TO DO:
Please reproduce all of the listing below exactly and drop its images.
************
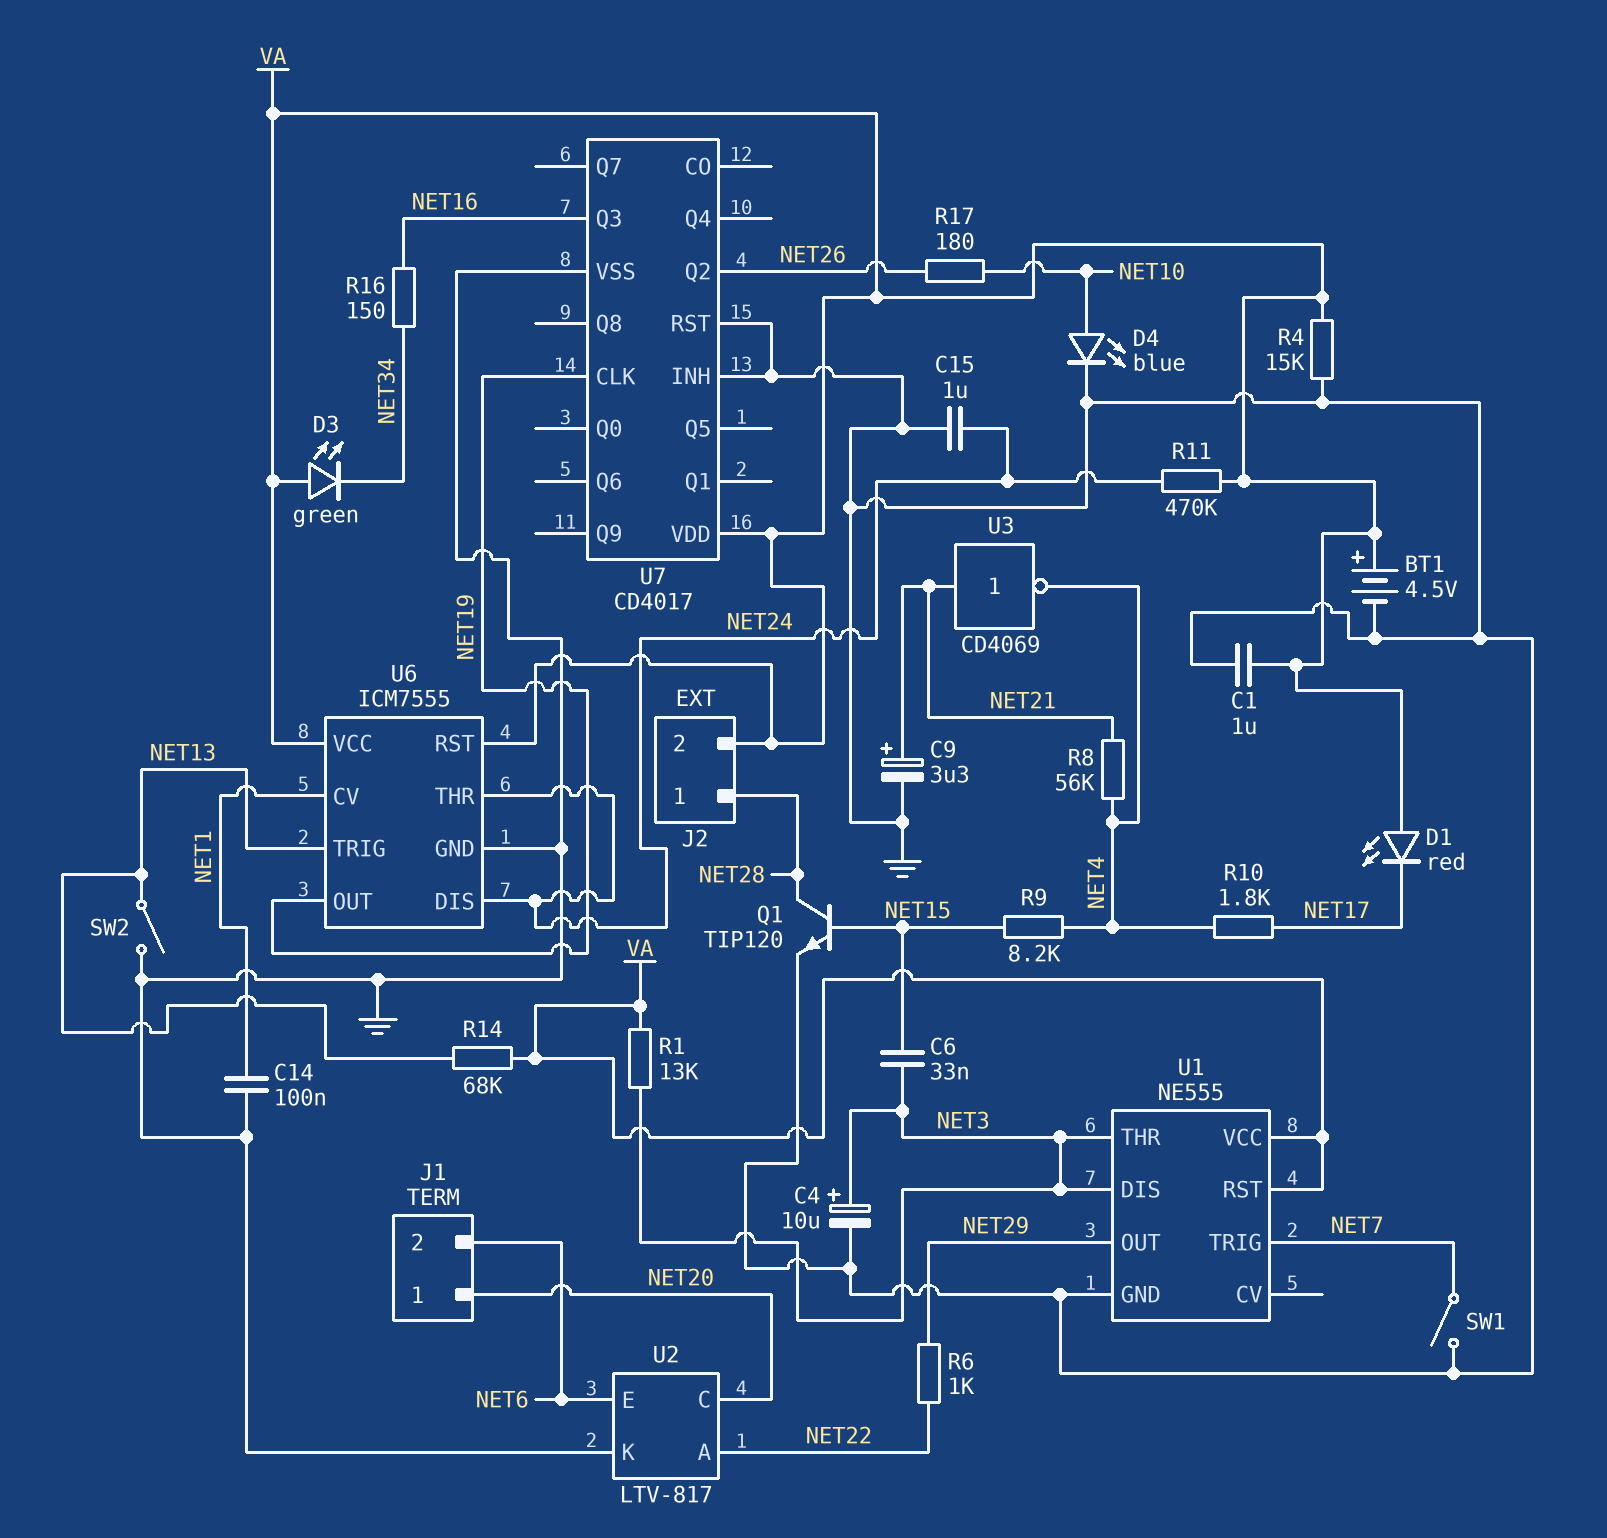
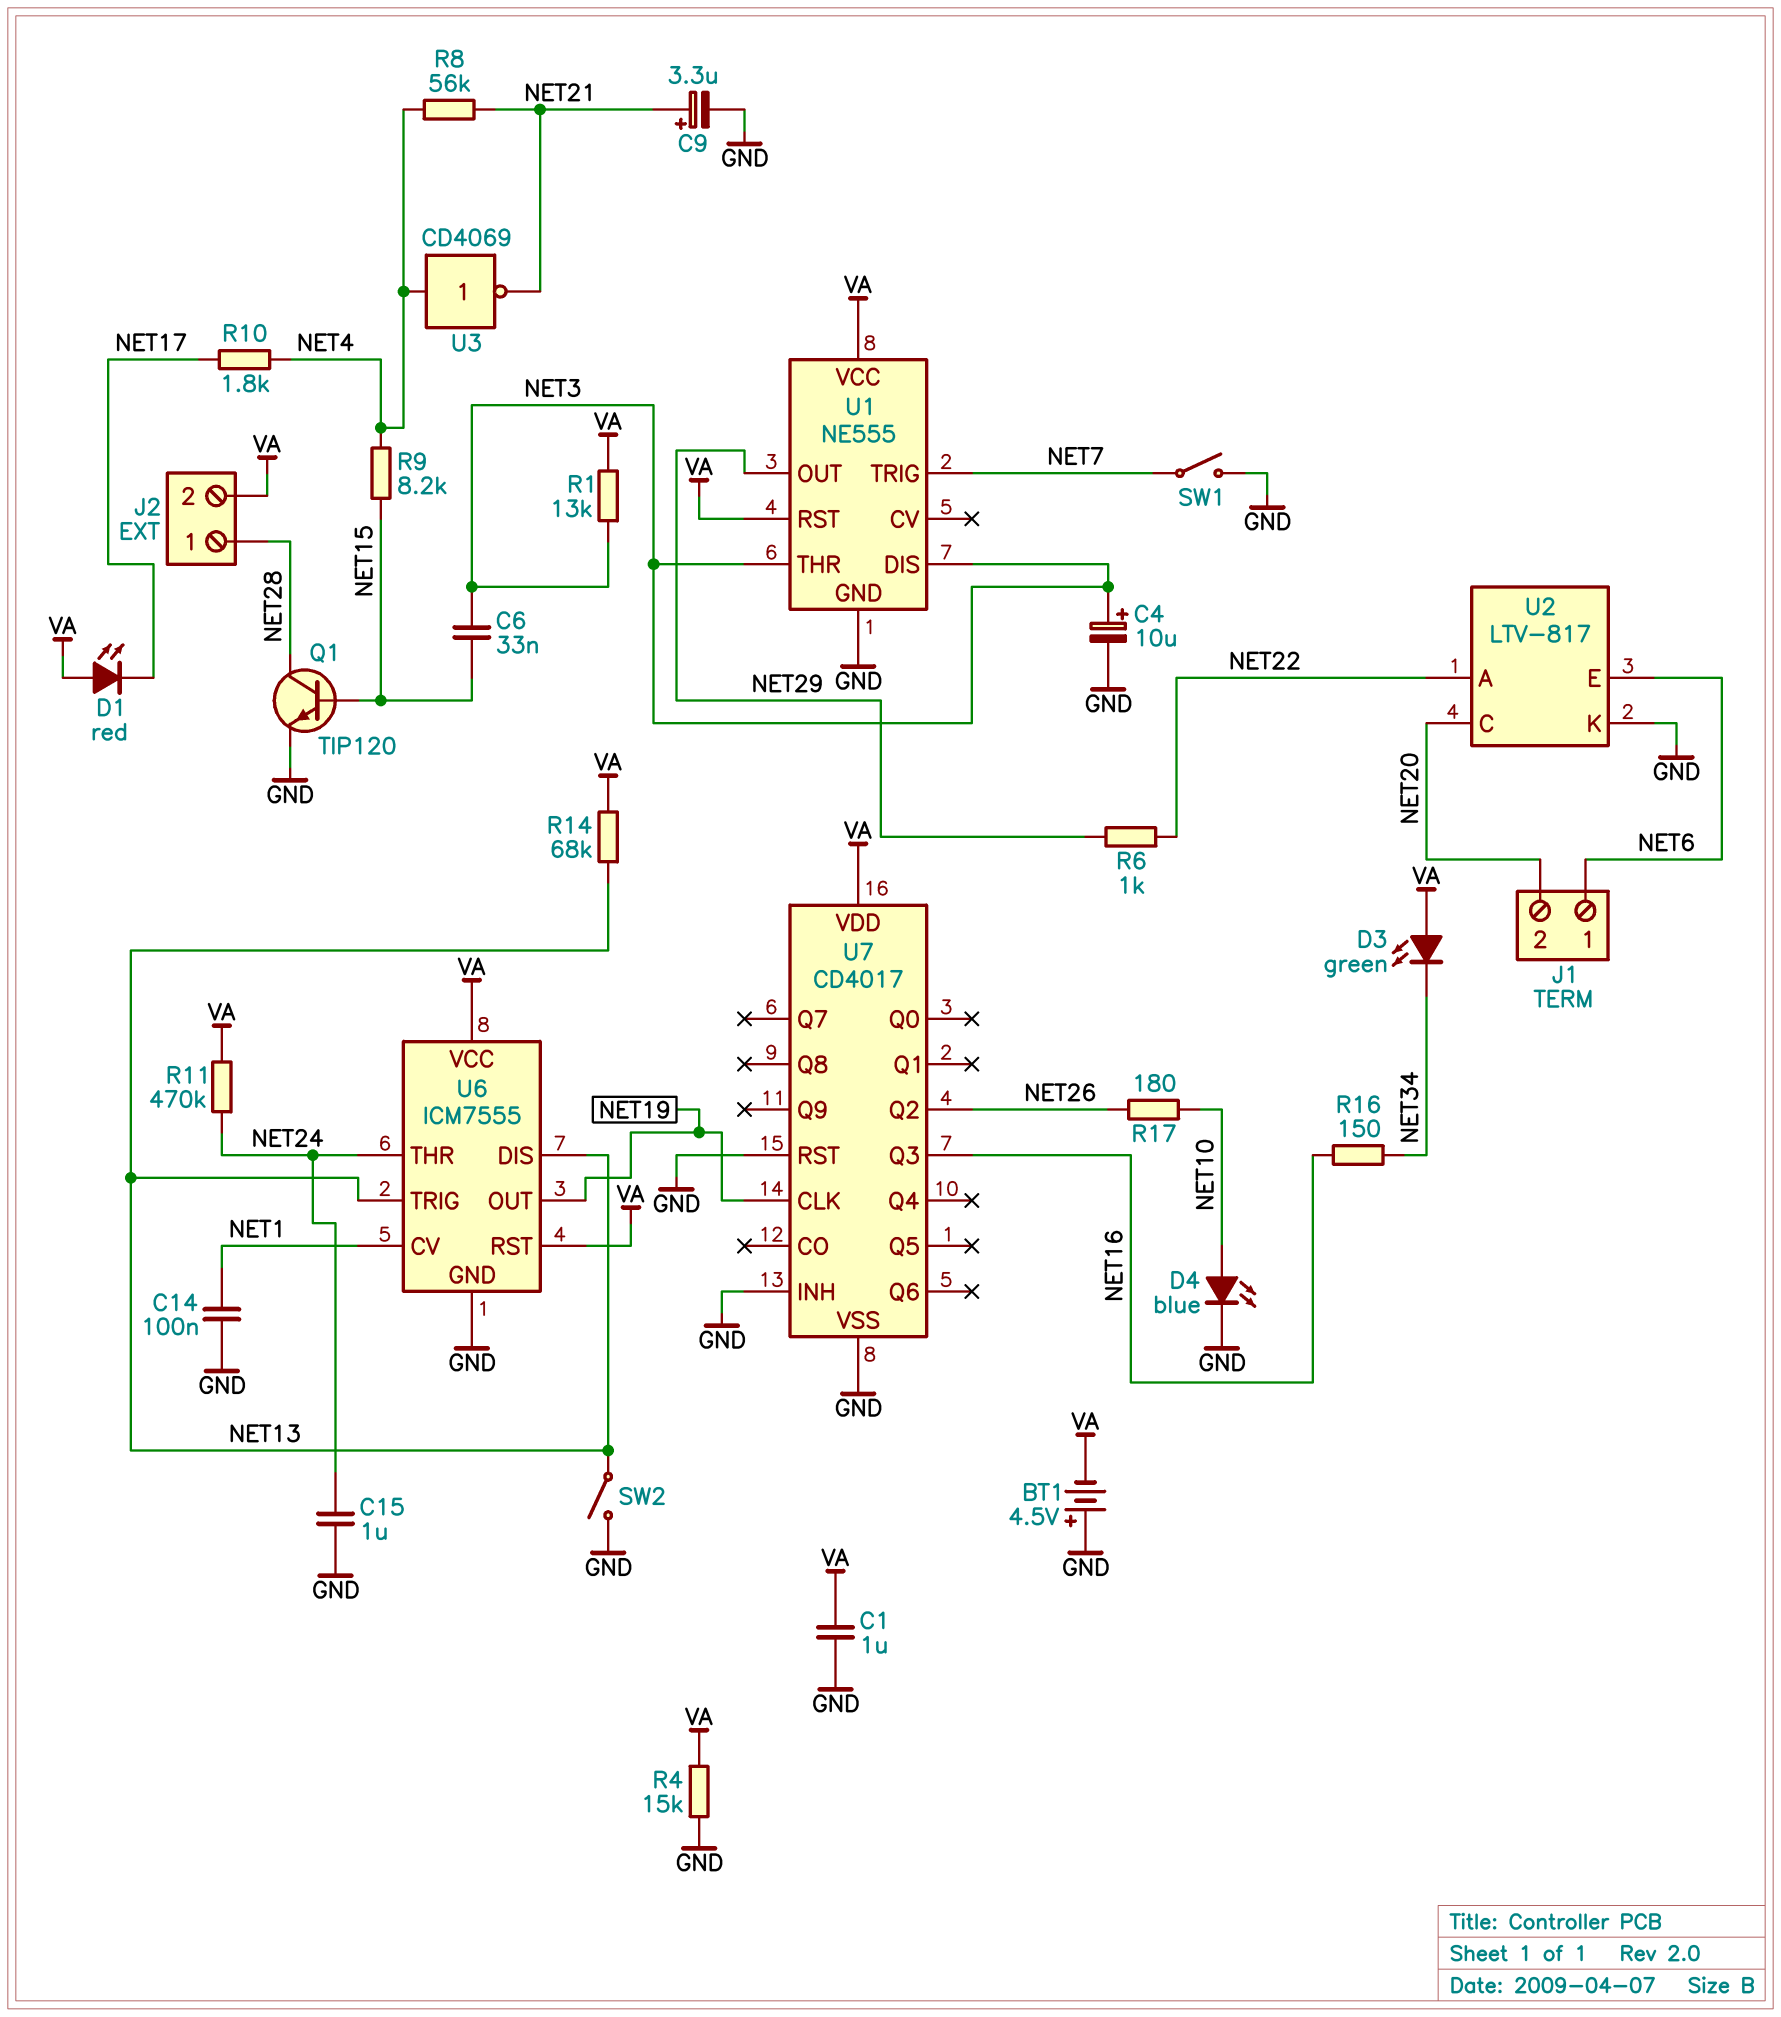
BT1: 4.5V (plus VA, minus GND) -> 4.5V (plus GND, minus VA)
J1 pin 1: NET20 -> NET6
J1 pin 2: NET6 -> NET20
U3: NOT CD4069 (in NET21, out NET4) -> NOT CD4069 (in NET4, out NET21)
U6 pin DIS: NET24 -> NET13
************
EXERCISE OUTPUT:
BT1: 4.5V (plus VA, minus GND) -> 4.5V (plus GND, minus VA)
J1 pin 1: NET20 -> NET6
J1 pin 2: NET6 -> NET20
U3: NOT CD4069 (in NET21, out NET4) -> NOT CD4069 (in NET4, out NET21)
U6 pin DIS: NET24 -> NET13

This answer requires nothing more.